**The task**: Search each line below for "STEPPER", then return the lines where it appears.

[Data excerpts]
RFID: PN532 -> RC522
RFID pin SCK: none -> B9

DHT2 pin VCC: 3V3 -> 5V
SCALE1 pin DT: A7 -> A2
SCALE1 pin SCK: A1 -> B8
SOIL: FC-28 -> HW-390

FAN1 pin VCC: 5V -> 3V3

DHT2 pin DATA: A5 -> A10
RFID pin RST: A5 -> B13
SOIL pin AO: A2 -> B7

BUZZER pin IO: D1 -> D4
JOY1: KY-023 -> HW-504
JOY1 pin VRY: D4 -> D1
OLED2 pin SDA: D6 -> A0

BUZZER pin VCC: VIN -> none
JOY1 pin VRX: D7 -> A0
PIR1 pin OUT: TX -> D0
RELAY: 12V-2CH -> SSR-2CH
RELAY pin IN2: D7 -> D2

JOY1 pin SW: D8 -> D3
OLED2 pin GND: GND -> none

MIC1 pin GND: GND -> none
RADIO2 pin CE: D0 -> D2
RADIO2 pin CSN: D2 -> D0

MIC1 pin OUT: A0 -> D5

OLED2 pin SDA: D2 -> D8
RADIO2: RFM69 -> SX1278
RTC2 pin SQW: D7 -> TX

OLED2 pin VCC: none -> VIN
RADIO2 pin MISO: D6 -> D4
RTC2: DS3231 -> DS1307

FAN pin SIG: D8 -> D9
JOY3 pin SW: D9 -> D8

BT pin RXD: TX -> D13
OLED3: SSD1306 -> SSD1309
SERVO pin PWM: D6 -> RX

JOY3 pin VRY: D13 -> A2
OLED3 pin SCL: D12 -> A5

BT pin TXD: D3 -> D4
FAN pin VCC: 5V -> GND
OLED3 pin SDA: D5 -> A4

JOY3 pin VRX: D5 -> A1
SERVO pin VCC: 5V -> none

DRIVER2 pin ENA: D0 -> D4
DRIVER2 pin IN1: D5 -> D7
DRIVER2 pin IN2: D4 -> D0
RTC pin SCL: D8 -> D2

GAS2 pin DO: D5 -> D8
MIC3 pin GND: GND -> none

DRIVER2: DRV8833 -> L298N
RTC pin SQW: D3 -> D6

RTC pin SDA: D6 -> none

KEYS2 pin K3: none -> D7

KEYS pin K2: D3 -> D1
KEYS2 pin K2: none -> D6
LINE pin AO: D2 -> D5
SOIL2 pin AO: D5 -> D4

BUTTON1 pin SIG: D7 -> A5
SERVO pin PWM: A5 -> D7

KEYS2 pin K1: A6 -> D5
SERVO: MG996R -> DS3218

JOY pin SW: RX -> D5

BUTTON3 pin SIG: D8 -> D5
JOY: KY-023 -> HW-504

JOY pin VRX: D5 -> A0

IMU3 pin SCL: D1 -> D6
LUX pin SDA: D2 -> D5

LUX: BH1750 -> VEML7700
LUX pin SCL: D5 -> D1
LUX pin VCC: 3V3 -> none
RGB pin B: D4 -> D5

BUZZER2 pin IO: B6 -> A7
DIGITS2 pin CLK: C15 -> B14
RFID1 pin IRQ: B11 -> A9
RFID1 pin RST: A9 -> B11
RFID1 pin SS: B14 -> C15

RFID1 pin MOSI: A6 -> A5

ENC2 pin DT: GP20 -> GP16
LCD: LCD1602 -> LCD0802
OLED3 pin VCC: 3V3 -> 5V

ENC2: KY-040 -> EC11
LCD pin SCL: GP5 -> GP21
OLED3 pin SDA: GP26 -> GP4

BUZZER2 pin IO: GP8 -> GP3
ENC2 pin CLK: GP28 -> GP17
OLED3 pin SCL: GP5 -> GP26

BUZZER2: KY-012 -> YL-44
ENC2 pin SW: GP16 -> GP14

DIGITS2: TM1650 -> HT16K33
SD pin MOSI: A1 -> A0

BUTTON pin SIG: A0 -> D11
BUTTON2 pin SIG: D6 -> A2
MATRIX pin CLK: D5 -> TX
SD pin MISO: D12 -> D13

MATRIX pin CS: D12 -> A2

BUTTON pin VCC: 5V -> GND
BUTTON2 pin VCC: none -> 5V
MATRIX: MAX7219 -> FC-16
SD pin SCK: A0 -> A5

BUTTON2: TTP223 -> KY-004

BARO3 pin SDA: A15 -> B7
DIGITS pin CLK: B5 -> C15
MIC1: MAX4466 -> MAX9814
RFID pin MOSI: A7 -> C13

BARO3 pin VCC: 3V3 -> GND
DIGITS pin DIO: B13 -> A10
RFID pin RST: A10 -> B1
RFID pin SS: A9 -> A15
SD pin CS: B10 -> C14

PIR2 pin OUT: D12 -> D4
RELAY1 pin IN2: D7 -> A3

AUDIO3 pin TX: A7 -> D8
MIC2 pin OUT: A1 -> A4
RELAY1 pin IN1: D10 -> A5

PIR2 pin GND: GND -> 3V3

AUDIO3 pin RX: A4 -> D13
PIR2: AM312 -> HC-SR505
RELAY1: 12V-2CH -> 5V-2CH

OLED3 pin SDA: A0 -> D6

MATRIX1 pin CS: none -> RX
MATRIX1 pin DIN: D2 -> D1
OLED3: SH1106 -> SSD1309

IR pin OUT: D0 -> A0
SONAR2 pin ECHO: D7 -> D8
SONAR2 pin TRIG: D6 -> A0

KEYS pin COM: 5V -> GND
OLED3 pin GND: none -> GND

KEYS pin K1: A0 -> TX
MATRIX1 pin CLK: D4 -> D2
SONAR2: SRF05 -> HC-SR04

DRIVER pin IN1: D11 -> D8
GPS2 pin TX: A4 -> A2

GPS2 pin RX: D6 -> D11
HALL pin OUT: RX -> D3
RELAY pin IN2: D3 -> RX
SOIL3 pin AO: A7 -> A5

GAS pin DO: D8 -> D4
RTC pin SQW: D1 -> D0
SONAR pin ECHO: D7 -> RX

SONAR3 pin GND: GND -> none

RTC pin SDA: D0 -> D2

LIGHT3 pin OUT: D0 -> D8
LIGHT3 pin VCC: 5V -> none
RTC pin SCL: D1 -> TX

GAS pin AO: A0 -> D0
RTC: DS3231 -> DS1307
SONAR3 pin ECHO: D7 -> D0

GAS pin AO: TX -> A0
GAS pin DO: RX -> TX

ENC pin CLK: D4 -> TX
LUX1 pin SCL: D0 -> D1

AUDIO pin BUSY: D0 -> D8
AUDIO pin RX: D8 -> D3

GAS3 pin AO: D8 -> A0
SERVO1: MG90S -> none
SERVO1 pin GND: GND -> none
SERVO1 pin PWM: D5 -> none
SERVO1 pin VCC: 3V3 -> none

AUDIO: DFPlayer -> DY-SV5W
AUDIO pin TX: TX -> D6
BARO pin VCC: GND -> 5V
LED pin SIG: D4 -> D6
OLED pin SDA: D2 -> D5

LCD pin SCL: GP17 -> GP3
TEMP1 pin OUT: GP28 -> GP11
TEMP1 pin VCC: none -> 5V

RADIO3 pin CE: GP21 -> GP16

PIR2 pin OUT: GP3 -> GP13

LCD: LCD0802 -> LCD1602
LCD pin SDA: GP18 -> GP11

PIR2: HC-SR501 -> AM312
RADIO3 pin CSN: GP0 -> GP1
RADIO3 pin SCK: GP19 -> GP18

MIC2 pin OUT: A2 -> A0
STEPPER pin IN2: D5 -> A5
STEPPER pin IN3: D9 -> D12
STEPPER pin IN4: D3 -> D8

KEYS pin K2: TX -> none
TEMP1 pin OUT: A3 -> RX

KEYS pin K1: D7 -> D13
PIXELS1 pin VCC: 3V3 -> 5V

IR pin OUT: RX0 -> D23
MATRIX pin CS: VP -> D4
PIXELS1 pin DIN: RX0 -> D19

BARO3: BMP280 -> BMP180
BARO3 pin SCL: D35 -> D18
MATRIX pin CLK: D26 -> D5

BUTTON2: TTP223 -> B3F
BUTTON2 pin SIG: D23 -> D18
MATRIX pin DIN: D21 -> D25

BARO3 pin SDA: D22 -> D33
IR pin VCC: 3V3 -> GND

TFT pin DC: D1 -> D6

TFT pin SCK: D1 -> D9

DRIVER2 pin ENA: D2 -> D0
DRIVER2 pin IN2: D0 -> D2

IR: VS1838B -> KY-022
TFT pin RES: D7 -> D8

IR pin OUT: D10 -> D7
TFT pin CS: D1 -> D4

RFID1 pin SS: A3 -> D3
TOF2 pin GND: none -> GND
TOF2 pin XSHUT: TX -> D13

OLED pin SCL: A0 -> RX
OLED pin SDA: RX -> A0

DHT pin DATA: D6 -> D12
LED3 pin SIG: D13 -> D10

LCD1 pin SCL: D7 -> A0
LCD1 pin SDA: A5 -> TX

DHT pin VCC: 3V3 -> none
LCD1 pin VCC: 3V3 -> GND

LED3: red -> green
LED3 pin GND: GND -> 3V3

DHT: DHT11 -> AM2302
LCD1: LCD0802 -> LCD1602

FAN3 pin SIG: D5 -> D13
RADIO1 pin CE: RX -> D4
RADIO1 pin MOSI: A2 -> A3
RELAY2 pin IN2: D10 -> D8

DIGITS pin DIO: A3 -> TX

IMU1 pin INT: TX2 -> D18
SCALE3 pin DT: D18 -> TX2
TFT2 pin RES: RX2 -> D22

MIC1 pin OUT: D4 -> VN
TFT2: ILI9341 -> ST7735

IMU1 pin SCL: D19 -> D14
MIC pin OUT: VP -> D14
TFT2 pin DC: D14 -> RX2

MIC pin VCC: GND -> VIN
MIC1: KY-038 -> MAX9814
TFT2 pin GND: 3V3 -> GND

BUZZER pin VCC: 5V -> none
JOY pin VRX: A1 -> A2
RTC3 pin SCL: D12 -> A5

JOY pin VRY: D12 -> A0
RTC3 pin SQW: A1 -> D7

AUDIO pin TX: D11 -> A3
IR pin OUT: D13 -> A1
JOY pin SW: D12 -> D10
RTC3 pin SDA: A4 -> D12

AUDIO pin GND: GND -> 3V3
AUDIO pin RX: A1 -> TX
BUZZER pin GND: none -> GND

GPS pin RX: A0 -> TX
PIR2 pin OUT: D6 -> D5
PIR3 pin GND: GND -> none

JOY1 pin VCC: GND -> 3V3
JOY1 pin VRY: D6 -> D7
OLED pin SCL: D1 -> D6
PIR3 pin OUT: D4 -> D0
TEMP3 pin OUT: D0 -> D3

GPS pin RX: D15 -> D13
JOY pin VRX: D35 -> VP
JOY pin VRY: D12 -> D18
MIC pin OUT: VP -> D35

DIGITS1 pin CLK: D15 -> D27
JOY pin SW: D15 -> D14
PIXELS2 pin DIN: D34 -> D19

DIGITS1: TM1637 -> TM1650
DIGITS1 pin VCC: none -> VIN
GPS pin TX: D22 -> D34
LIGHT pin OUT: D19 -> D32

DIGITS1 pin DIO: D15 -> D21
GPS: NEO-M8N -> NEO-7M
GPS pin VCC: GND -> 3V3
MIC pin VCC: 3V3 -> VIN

**Written reply**:
STEPPER pin IN2: D5 -> A5
STEPPER pin IN3: D9 -> D12
STEPPER pin IN4: D3 -> D8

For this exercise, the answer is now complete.